> **Assignment**
Of the entries that follow, how many lines hold the string "prize"? Write the number and nothing more.

* * * *

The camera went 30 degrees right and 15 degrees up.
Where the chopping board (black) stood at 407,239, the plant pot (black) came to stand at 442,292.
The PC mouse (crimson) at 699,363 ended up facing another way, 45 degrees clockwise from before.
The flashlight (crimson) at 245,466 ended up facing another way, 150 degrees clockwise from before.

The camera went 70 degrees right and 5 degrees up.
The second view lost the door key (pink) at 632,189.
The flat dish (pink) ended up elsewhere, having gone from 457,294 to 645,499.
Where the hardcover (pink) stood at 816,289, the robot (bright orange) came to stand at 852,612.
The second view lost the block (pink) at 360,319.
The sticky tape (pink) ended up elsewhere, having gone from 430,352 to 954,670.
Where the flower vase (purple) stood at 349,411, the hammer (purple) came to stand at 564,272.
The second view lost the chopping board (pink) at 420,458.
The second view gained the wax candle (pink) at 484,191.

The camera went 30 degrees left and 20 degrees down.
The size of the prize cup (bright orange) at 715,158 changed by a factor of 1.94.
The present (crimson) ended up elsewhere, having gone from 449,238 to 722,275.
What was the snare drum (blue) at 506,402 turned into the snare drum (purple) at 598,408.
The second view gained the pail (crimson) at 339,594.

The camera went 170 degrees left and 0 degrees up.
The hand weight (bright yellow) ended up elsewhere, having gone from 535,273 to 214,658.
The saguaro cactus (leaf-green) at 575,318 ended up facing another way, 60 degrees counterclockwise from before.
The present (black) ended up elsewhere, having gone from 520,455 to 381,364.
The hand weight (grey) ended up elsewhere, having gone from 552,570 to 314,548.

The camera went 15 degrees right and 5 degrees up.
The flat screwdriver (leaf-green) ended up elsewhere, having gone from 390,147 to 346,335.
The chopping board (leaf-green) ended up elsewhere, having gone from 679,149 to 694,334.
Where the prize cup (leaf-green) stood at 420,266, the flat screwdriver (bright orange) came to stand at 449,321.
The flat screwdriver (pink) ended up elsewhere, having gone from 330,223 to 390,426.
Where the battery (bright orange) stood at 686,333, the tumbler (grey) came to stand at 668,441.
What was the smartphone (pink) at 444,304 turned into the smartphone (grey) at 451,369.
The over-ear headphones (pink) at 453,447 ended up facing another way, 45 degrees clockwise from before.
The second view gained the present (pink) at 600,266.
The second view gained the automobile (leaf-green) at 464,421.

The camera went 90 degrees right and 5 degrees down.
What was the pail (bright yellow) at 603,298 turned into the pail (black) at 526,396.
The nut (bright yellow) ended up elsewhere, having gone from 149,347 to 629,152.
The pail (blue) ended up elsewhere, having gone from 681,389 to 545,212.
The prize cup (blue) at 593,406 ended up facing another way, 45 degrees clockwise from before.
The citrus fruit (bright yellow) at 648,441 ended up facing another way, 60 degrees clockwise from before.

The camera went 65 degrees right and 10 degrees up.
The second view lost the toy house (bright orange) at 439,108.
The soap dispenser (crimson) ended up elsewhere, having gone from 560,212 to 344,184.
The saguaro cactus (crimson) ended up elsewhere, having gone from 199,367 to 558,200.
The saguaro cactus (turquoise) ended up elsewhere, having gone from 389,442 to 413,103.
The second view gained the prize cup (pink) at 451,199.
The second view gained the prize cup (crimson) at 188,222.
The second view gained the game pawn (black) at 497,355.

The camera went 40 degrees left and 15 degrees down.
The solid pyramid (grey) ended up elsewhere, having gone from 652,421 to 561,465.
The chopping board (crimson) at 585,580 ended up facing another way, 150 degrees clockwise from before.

* * * *

> **Exercise output**
5